**EXERCISE DESCRIPTION**
Print exactly the lines from the one that contains "new: risival (turquoise)" through the last line of the material, both included, and leave out all pictures.

= Beginning of Section =

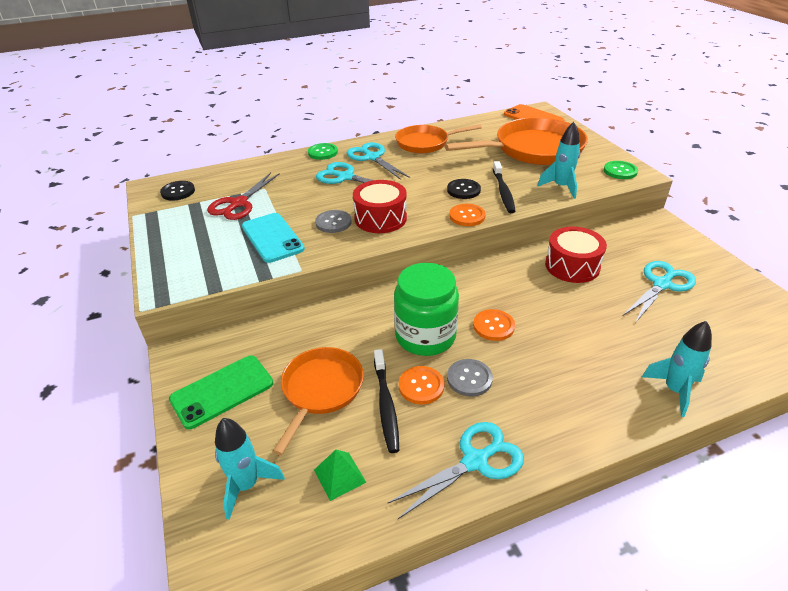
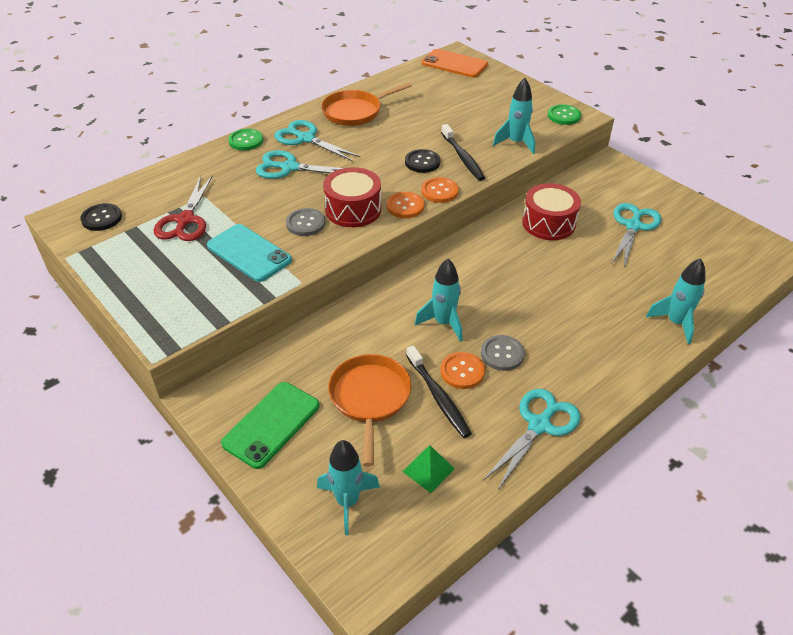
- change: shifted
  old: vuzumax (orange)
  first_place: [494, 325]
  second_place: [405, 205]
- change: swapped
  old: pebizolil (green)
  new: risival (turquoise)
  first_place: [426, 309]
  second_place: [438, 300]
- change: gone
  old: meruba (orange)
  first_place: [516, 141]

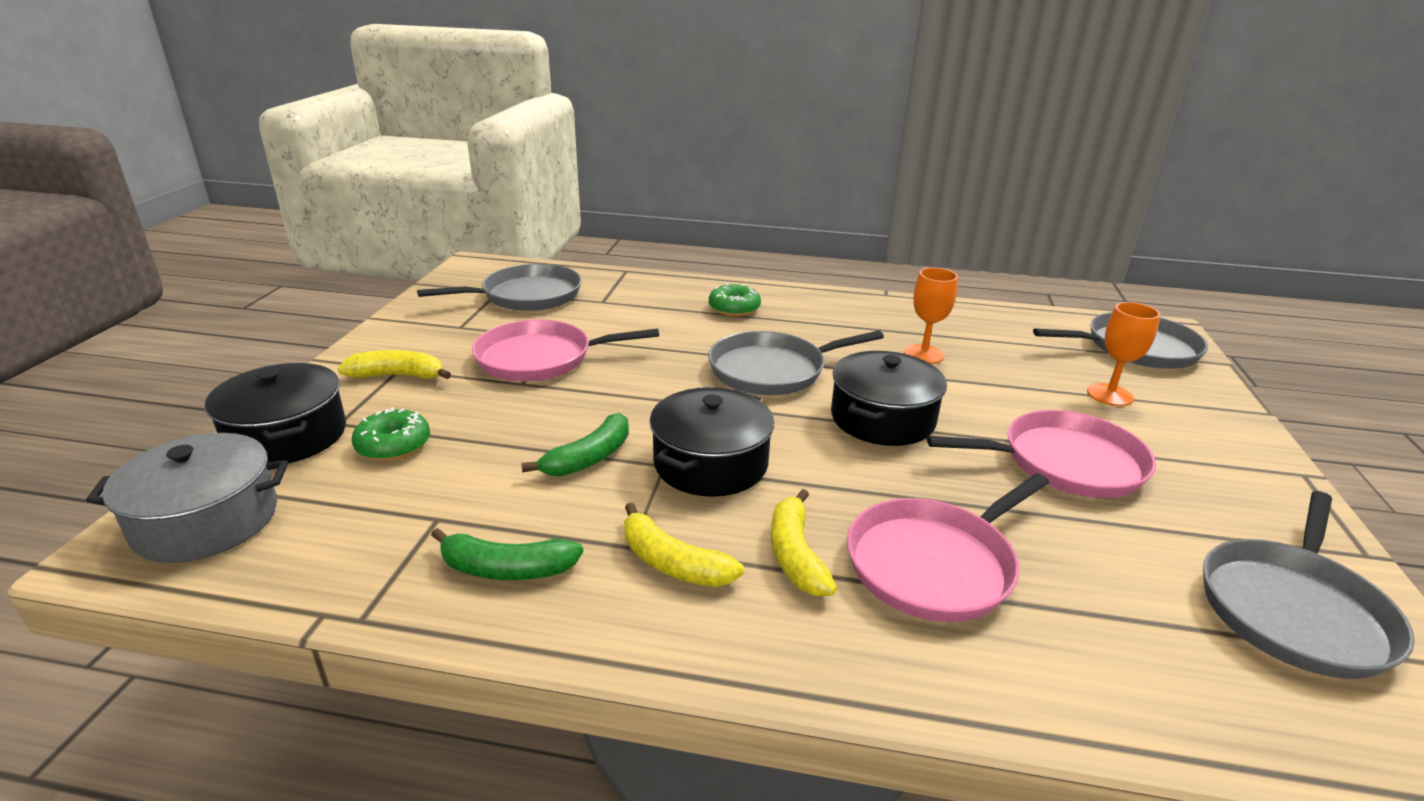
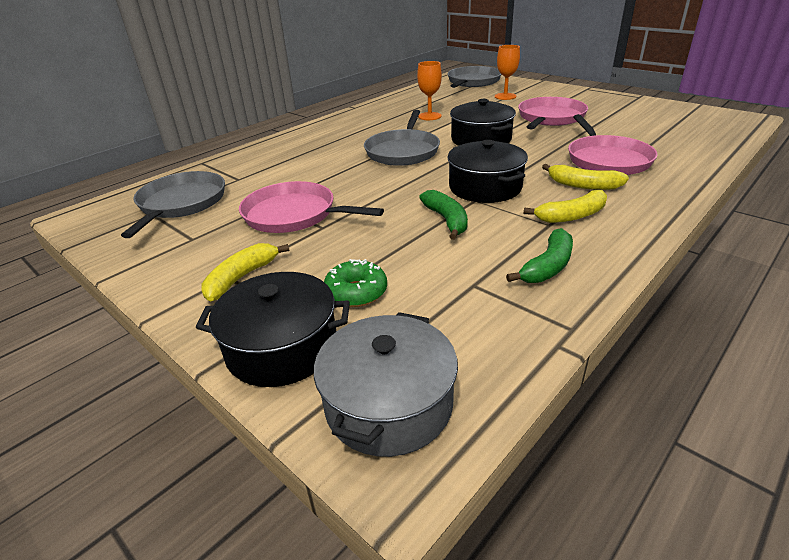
- change: rotated
  old: meruba (pink)
  first_place: [565, 350]
  second_place: [311, 207]
  degrees: 90
- change: gone
  old:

= End of Section =

**EXERCISE OUTPUT**
  new: risival (turquoise)
  first_place: [426, 309]
  second_place: [438, 300]
- change: gone
  old: meruba (orange)
  first_place: [516, 141]

- change: rotated
  old: meruba (pink)
  first_place: [565, 350]
  second_place: [311, 207]
  degrees: 90
- change: gone
  old:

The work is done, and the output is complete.